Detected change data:
※

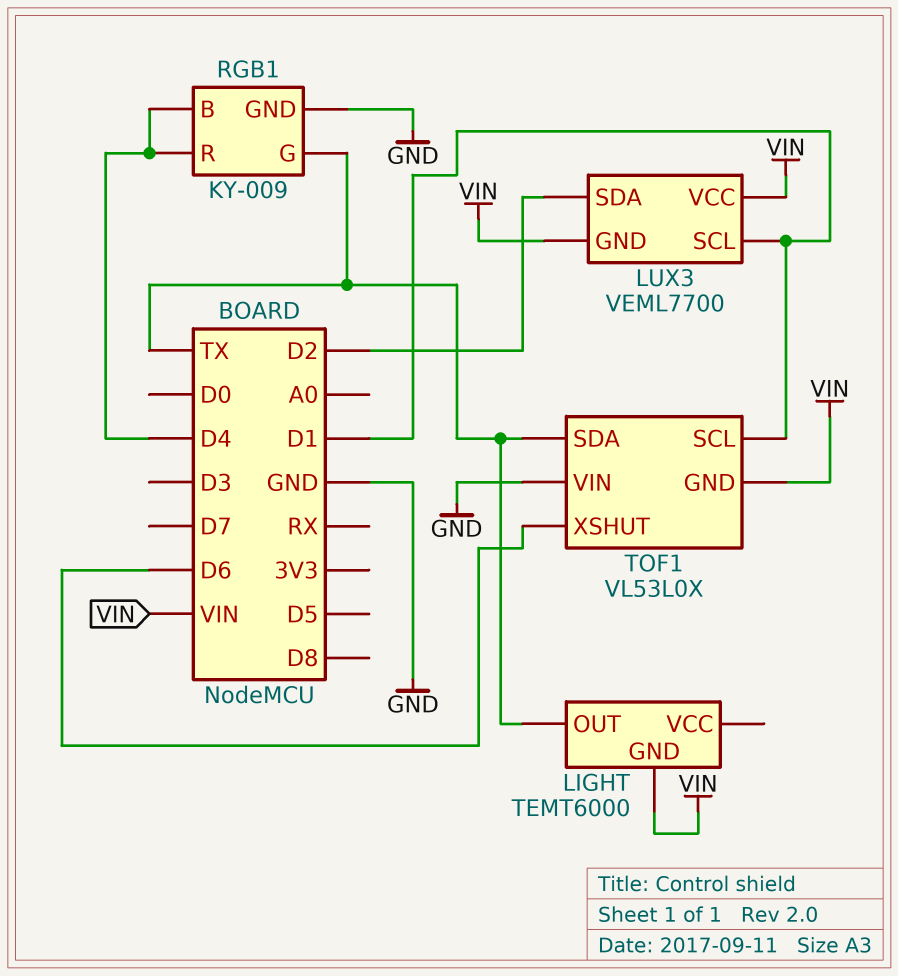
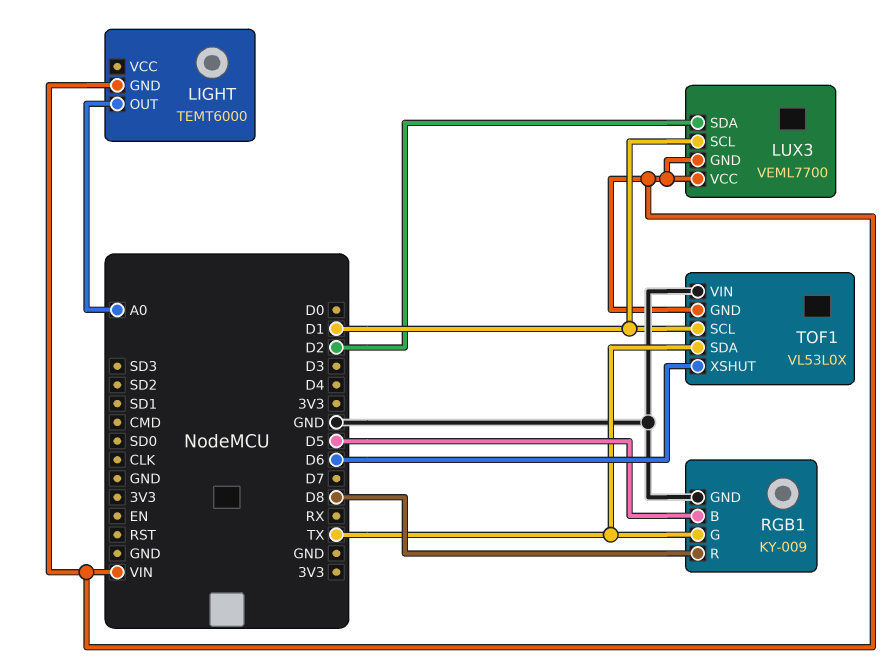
LIGHT pin OUT: TX -> A0
RGB1 pin B: D4 -> D5
RGB1 pin R: D4 -> D8

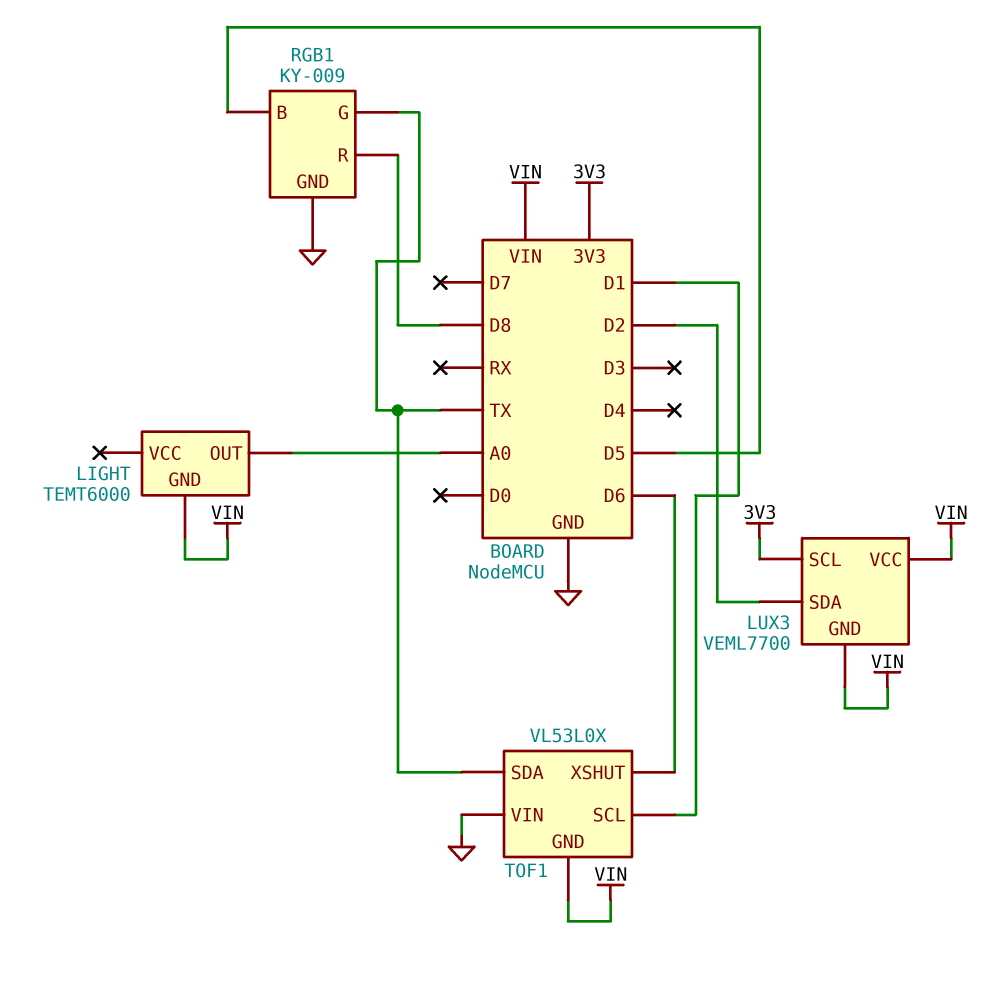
LUX3 pin SCL: D1 -> 3V3

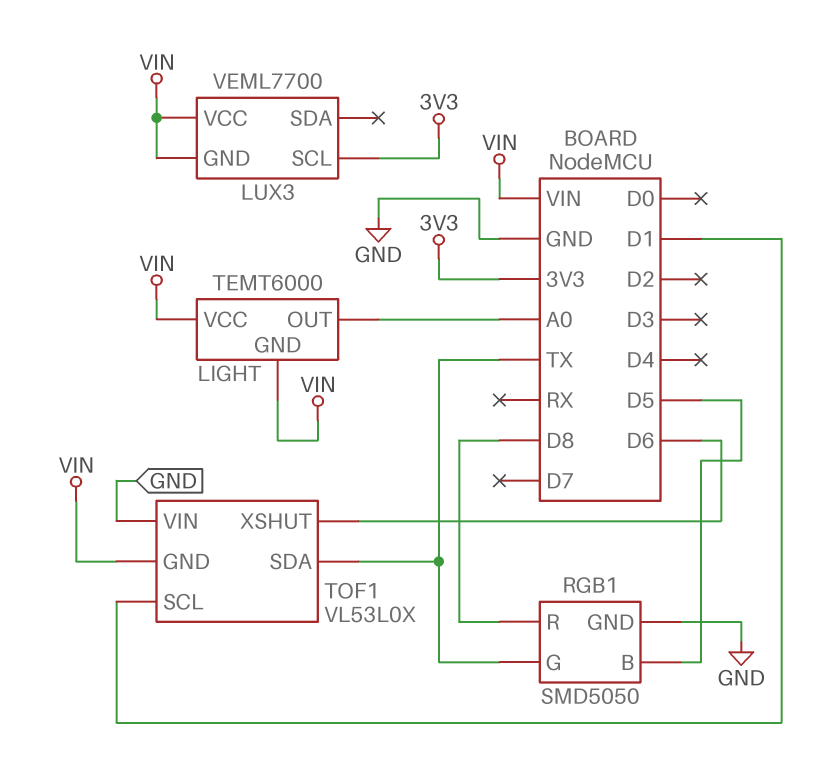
LIGHT pin VCC: none -> VIN
LUX3 pin SDA: D2 -> none
RGB1: KY-009 -> SMD5050

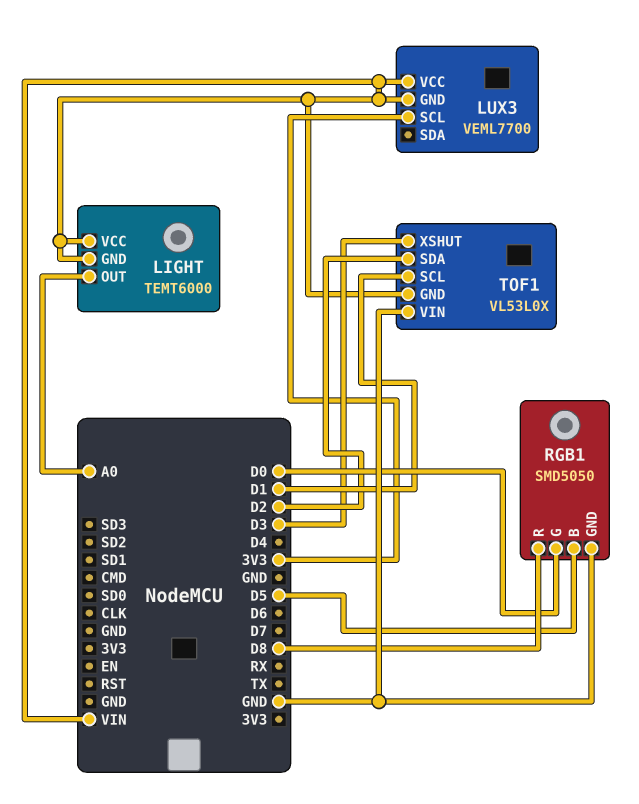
RGB1 pin G: TX -> D0
TOF1 pin SDA: TX -> D2
TOF1 pin XSHUT: D6 -> D3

※

Action item = Pictures aside, retype the entries above exactly as they are.

Answer =
LIGHT pin OUT: TX -> A0
RGB1 pin B: D4 -> D5
RGB1 pin R: D4 -> D8

LUX3 pin SCL: D1 -> 3V3

LIGHT pin VCC: none -> VIN
LUX3 pin SDA: D2 -> none
RGB1: KY-009 -> SMD5050

RGB1 pin G: TX -> D0
TOF1 pin SDA: TX -> D2
TOF1 pin XSHUT: D6 -> D3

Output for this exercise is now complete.